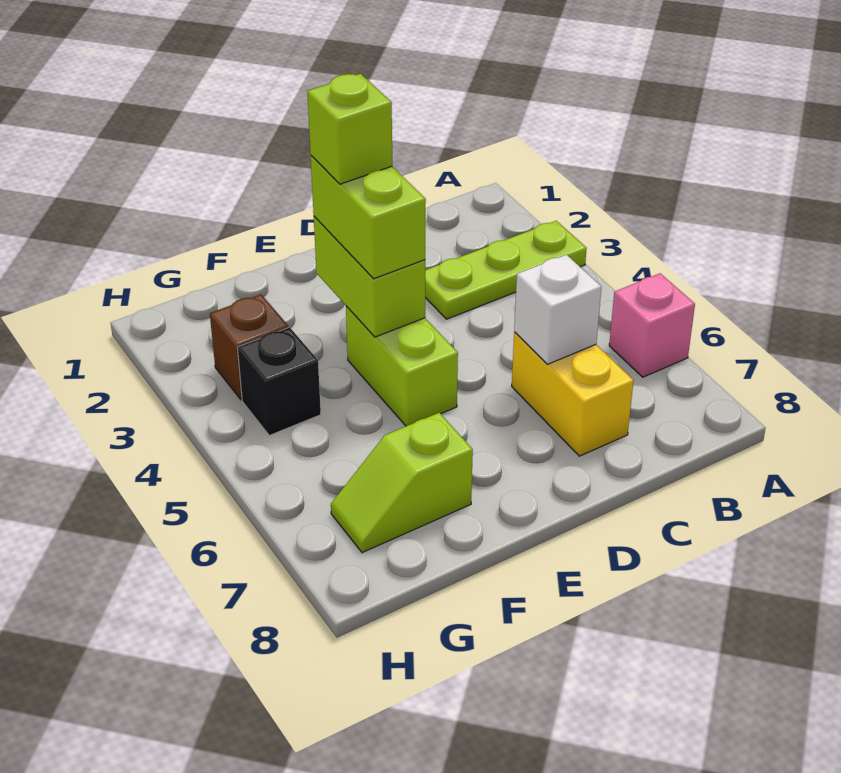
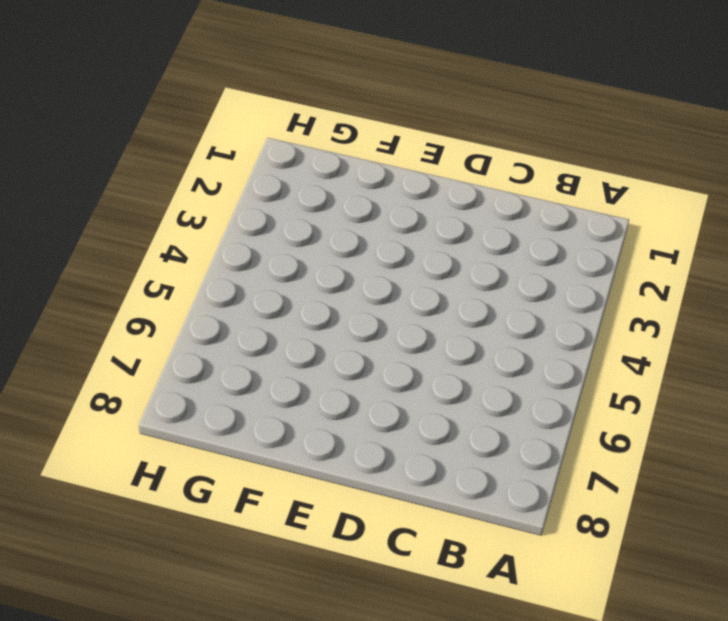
none -> lime plate A3:C3 level 1
none -> pink brick A6 level 1

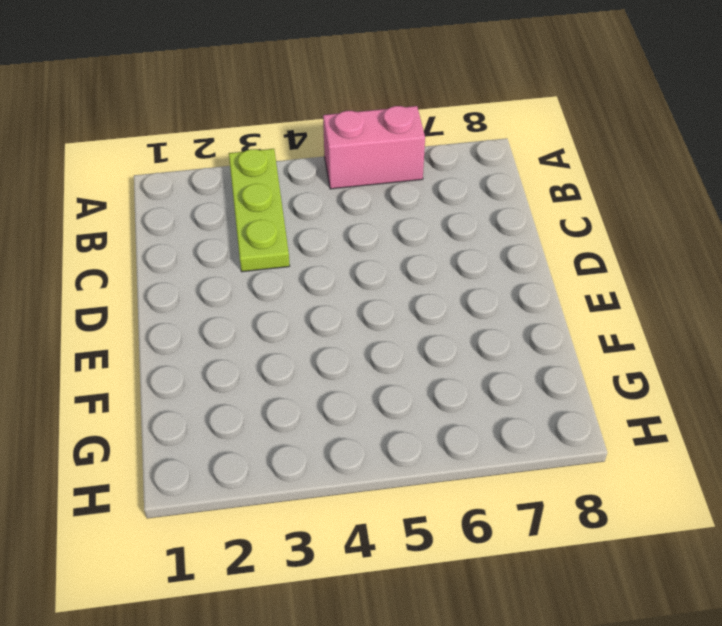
pink brick A5:A6 level 1 -> pink brick A6 level 1
none -> yellow brick C6:C7 level 1
none -> lime brick E4:E5 level 1

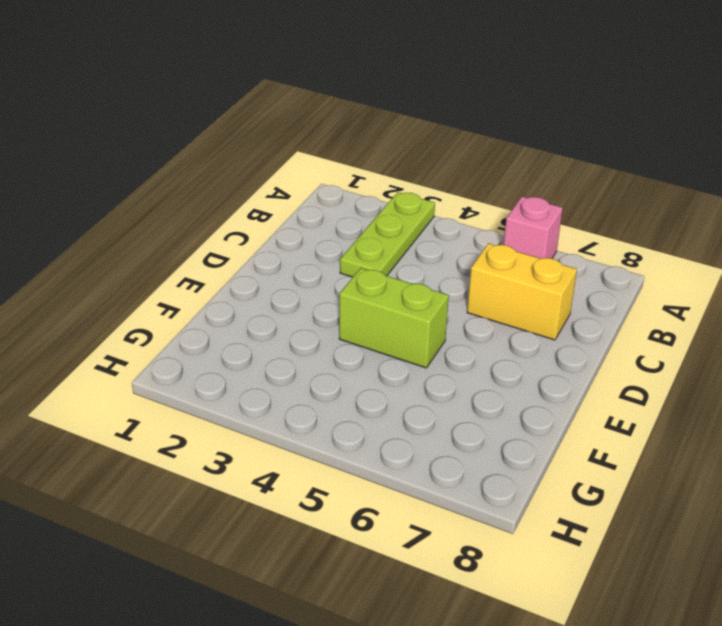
none -> lime slope F7:G7 level 1 top F
none -> brown brick G3 level 1

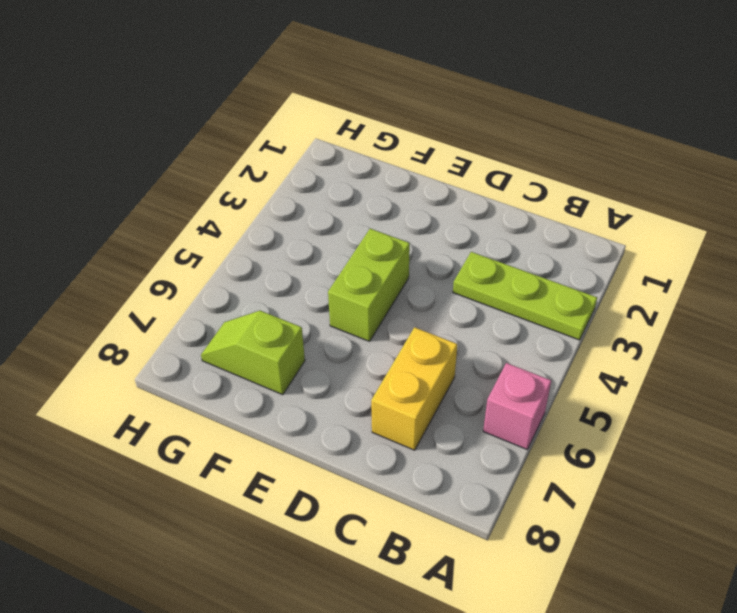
none -> brown brick G3 level 1
none -> black brick G4 level 1

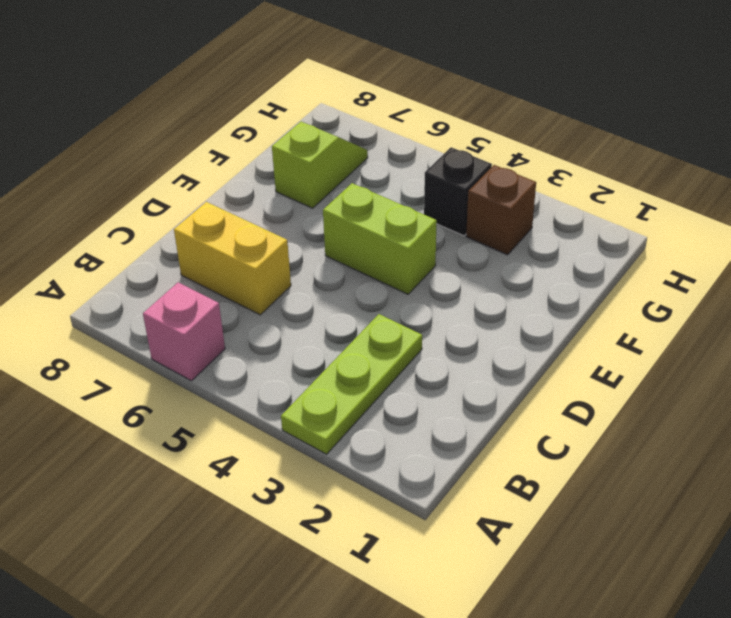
none -> white brick C6 level 2
none -> lime brick E3:E4 level 2

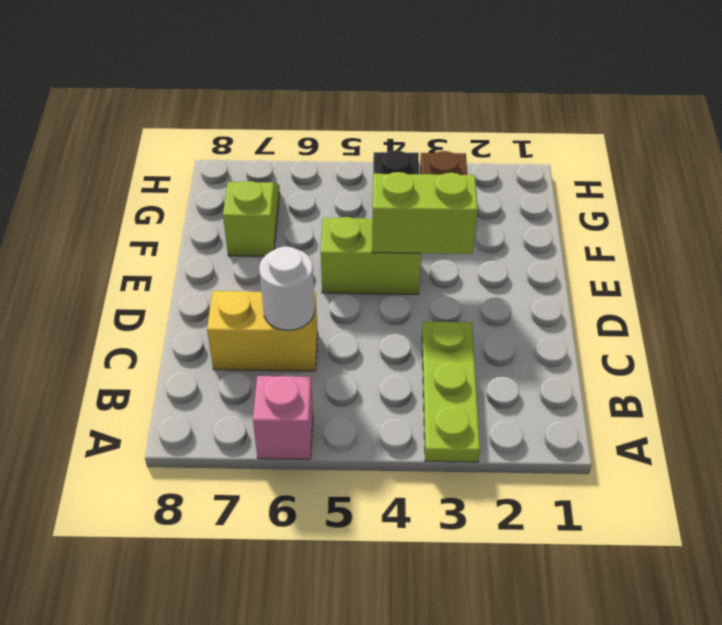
white round brick C6 level 2 -> white brick C6 level 2
none -> lime brick E3:E4 level 3
none -> lime brick E3 level 4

What to work on: Pictures aside, transcribe exactly the lines from the line containing "none -> white brick C6 level 2" through the final line of the material above.

Answer section:
none -> white brick C6 level 2
none -> lime brick E3:E4 level 2

white round brick C6 level 2 -> white brick C6 level 2
none -> lime brick E3:E4 level 3
none -> lime brick E3 level 4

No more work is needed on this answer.